==== PROVIDED RECORDS ====

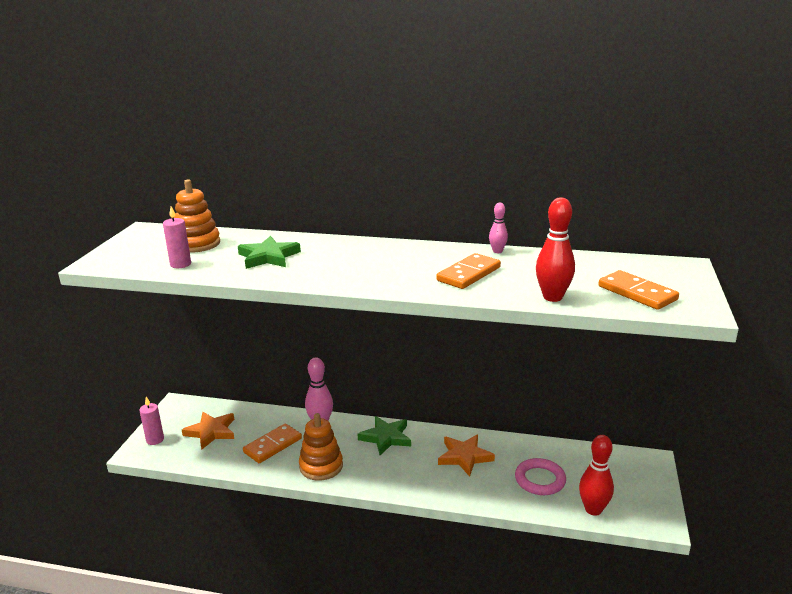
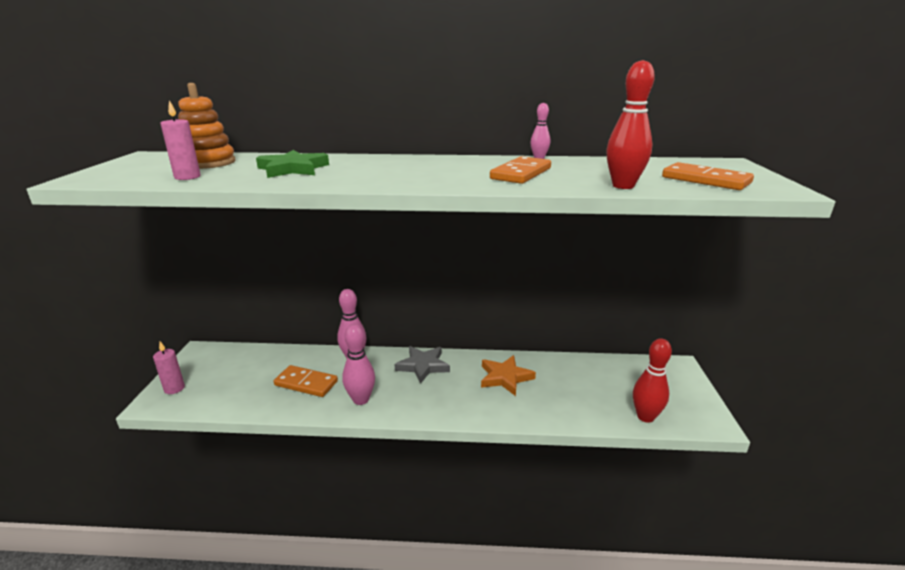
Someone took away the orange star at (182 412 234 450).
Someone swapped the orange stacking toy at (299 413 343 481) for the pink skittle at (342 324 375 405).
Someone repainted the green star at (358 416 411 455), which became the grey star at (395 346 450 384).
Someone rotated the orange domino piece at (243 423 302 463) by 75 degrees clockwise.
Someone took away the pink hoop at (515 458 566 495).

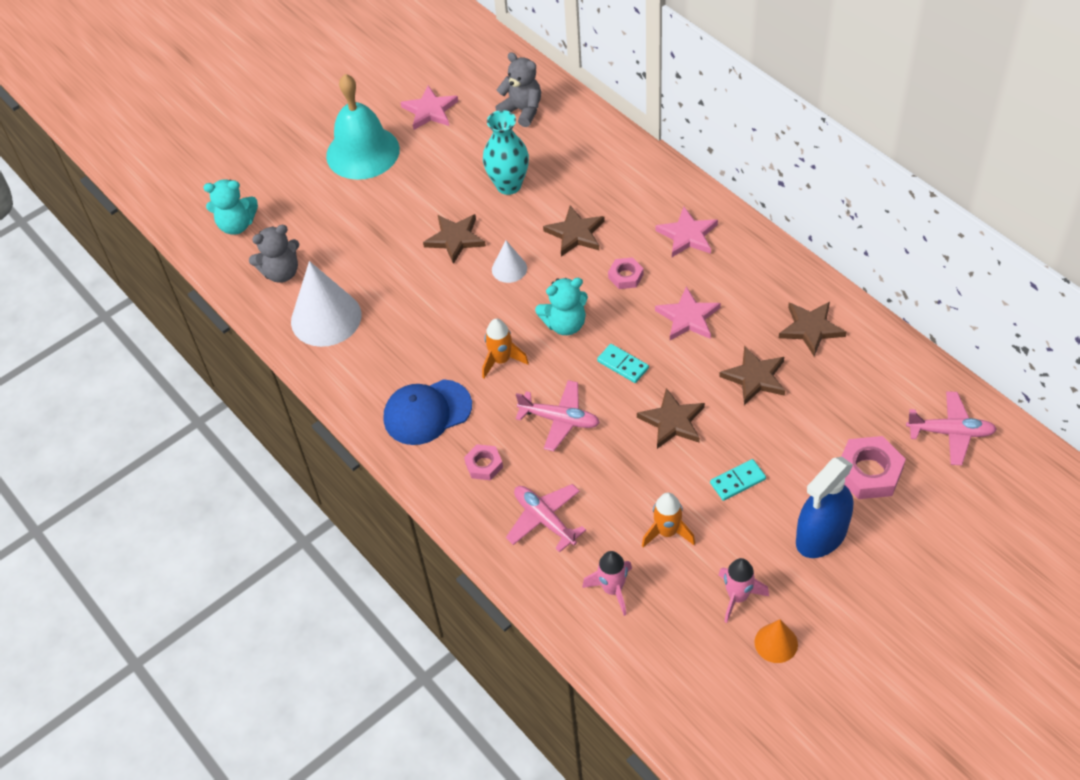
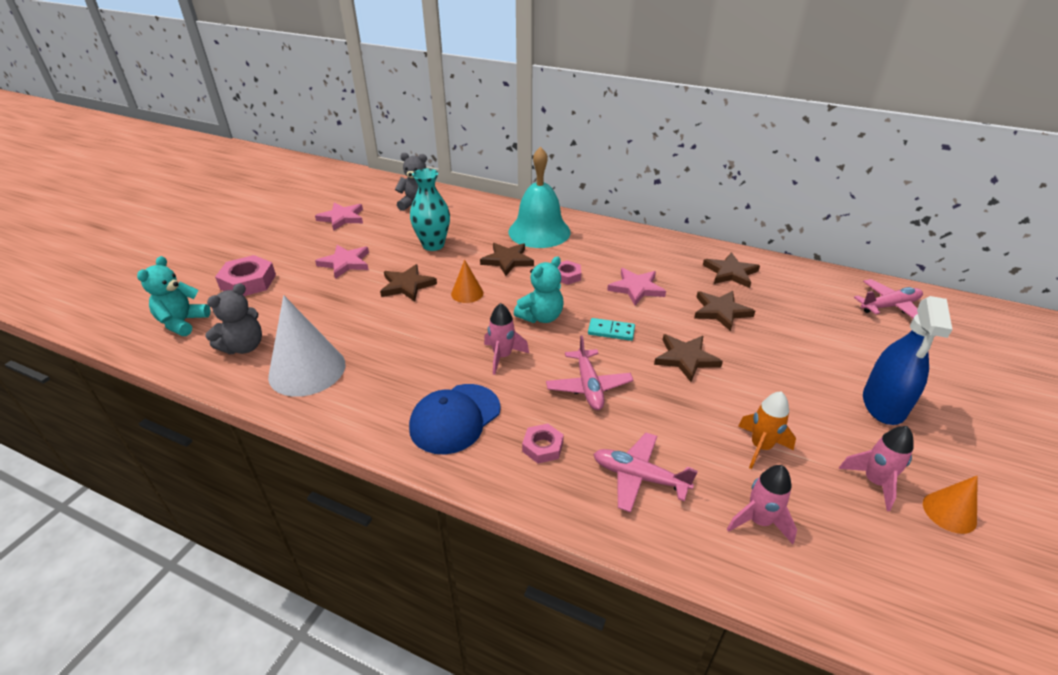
Someone carried the aqua school bell from (326 74 400 180) to (508 146 571 248).
Someone rotated the aqua teddy bear at (204 180 258 235) by 135 degrees clockwise.
Someone carried the pink star from (655 207 718 257) to (315 245 369 279).
Someone repainted the snow-white solid cone at (492 240 527 283), which became the orange solid cone at (451 260 484 303).
Someone repainted the orange spaceship at (482 319 529 378), which became the pink spaceship at (484 303 529 375).
Someone rotated the pink toy plane at (516 380 600 451) by 90 degrees clockwise.
Someone carried the pink hex nut from (841 436 906 499) to (215 255 276 296).
Someone took away the aqua domino piece at (710 459 766 501).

====

* **WORK INSTRUCTIONS**
Omit the pictures. Repeat the rest of the data exactly.

* **SOLVED EXERCISE**
Someone took away the orange star at (182 412 234 450).
Someone swapped the orange stacking toy at (299 413 343 481) for the pink skittle at (342 324 375 405).
Someone repainted the green star at (358 416 411 455), which became the grey star at (395 346 450 384).
Someone rotated the orange domino piece at (243 423 302 463) by 75 degrees clockwise.
Someone took away the pink hoop at (515 458 566 495).

Someone carried the aqua school bell from (326 74 400 180) to (508 146 571 248).
Someone rotated the aqua teddy bear at (204 180 258 235) by 135 degrees clockwise.
Someone carried the pink star from (655 207 718 257) to (315 245 369 279).
Someone repainted the snow-white solid cone at (492 240 527 283), which became the orange solid cone at (451 260 484 303).
Someone repainted the orange spaceship at (482 319 529 378), which became the pink spaceship at (484 303 529 375).
Someone rotated the pink toy plane at (516 380 600 451) by 90 degrees clockwise.
Someone carried the pink hex nut from (841 436 906 499) to (215 255 276 296).
Someone took away the aqua domino piece at (710 459 766 501).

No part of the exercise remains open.